RECORDS SHOWN below:

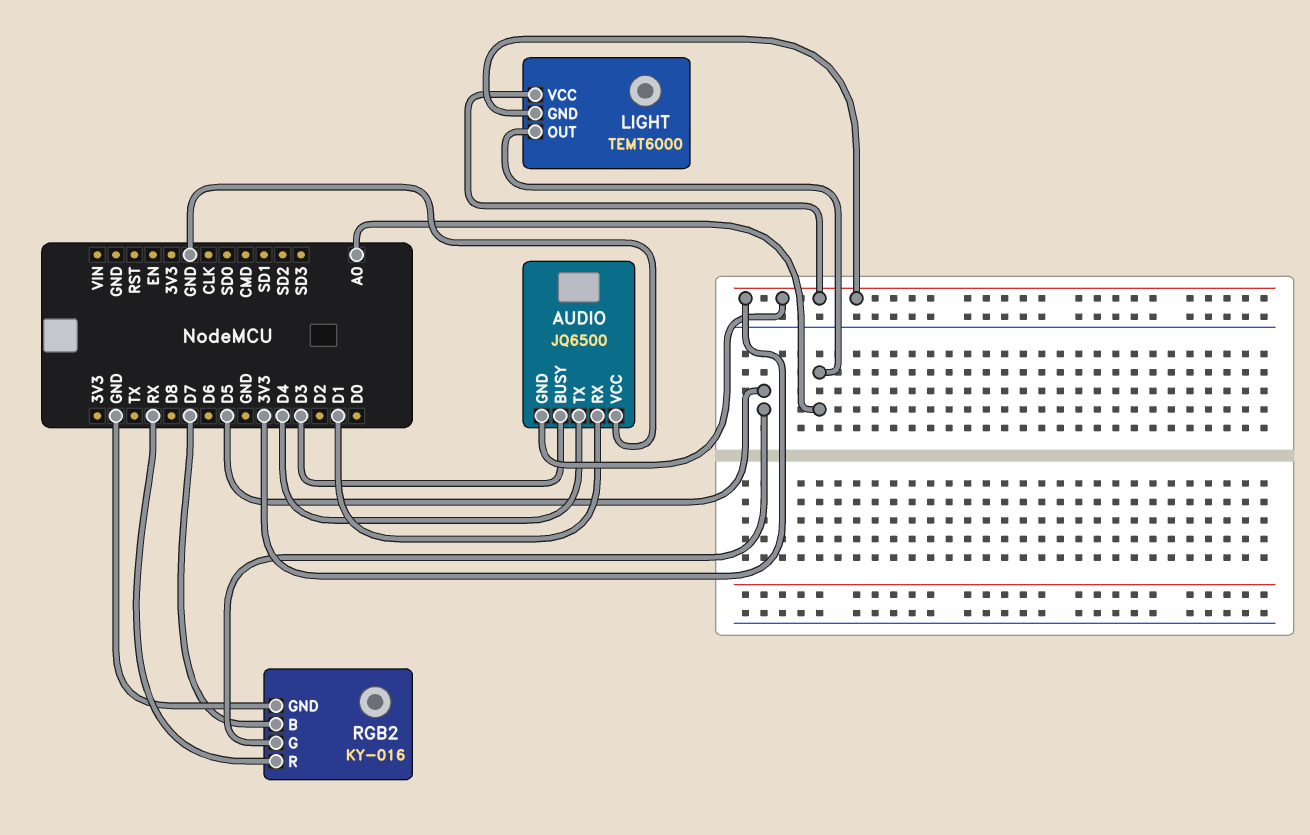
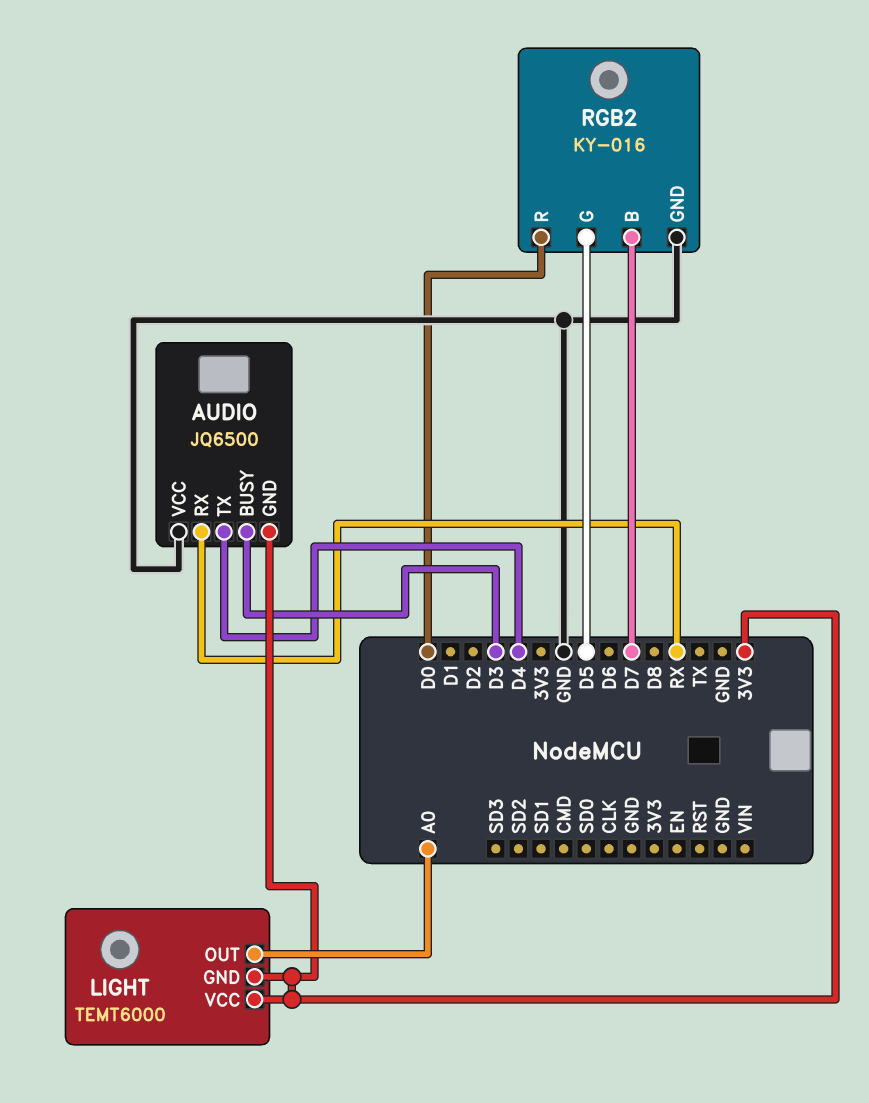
AUDIO pin RX: D1 -> RX
RGB2 pin R: RX -> D0

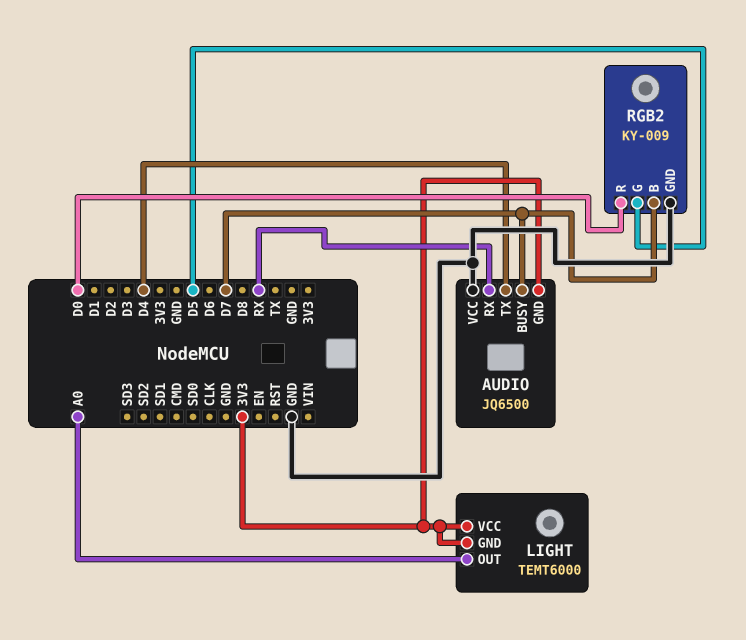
AUDIO pin BUSY: D3 -> D7
RGB2: KY-016 -> KY-009

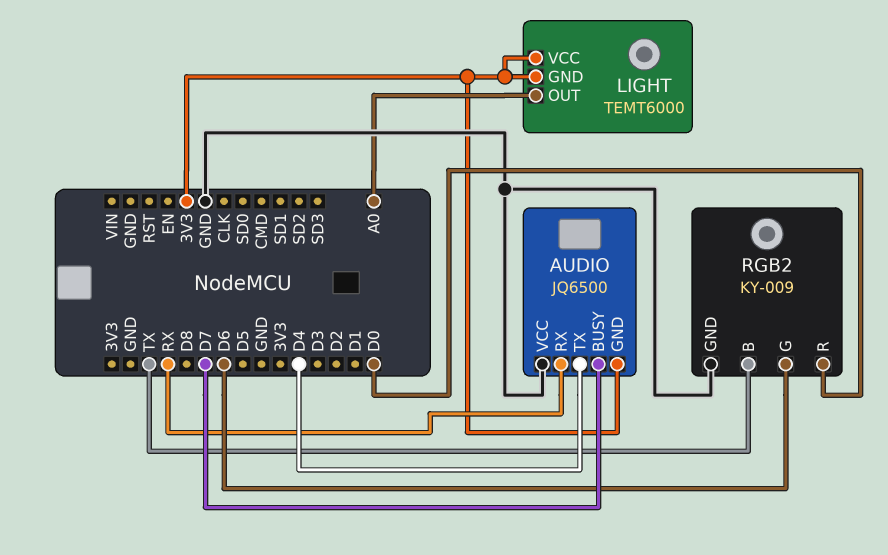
RGB2 pin B: D7 -> TX
RGB2 pin G: D5 -> D6

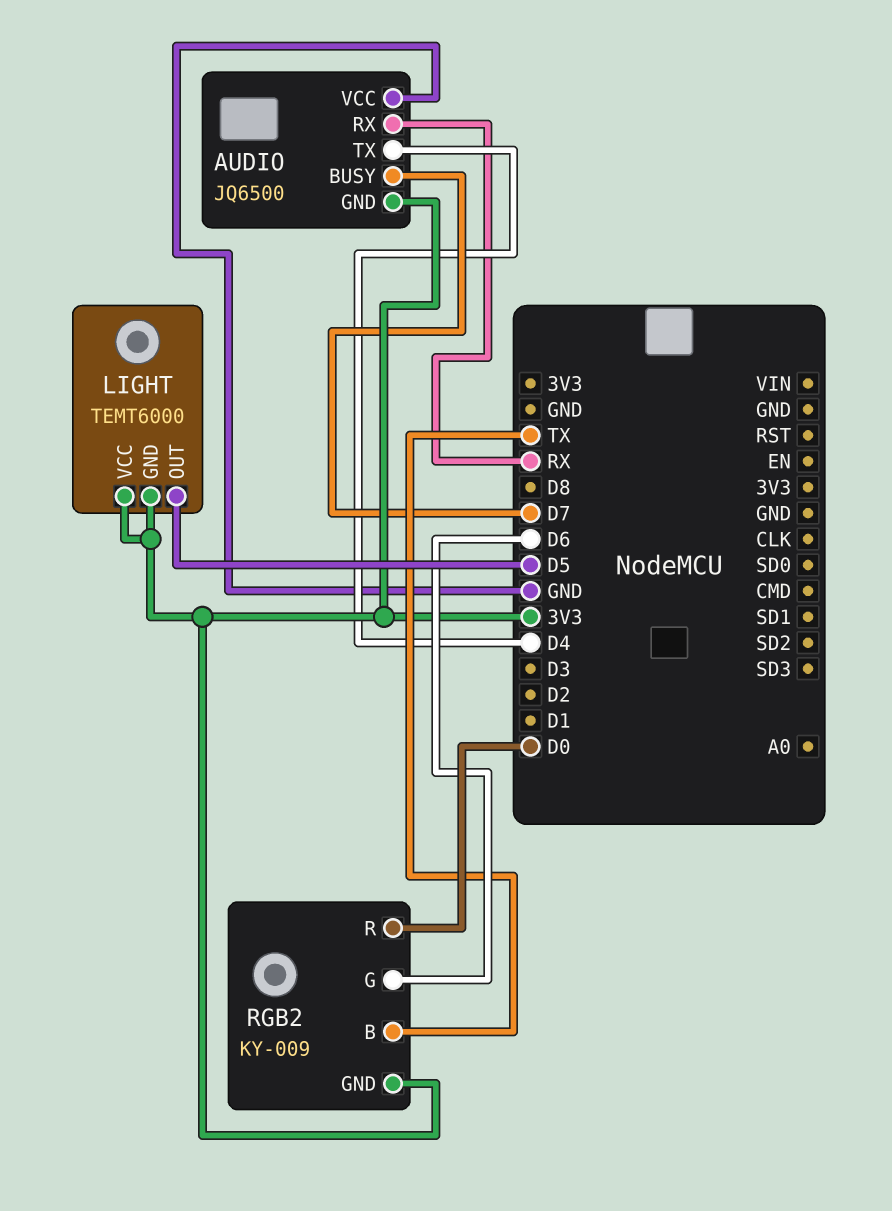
LIGHT pin OUT: A0 -> D5
RGB2 pin GND: GND -> 3V3

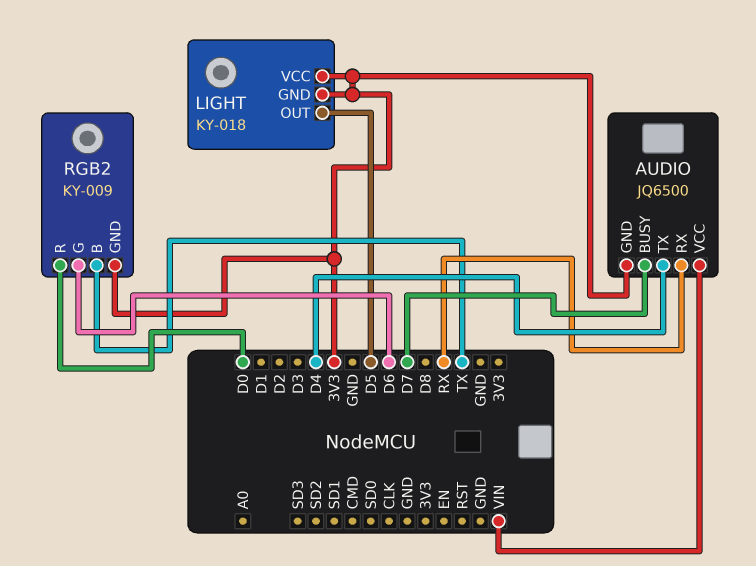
AUDIO pin VCC: GND -> VIN
LIGHT: TEMT6000 -> KY-018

End of RECORDS SHOWN.

| EXERCISE DIRECTIONS |
Reproduce all the data as it stands. The pictures are not part of the copy.

| WRITTEN SOLUTION |
AUDIO pin RX: D1 -> RX
RGB2 pin R: RX -> D0

AUDIO pin BUSY: D3 -> D7
RGB2: KY-016 -> KY-009

RGB2 pin B: D7 -> TX
RGB2 pin G: D5 -> D6

LIGHT pin OUT: A0 -> D5
RGB2 pin GND: GND -> 3V3

AUDIO pin VCC: GND -> VIN
LIGHT: TEMT6000 -> KY-018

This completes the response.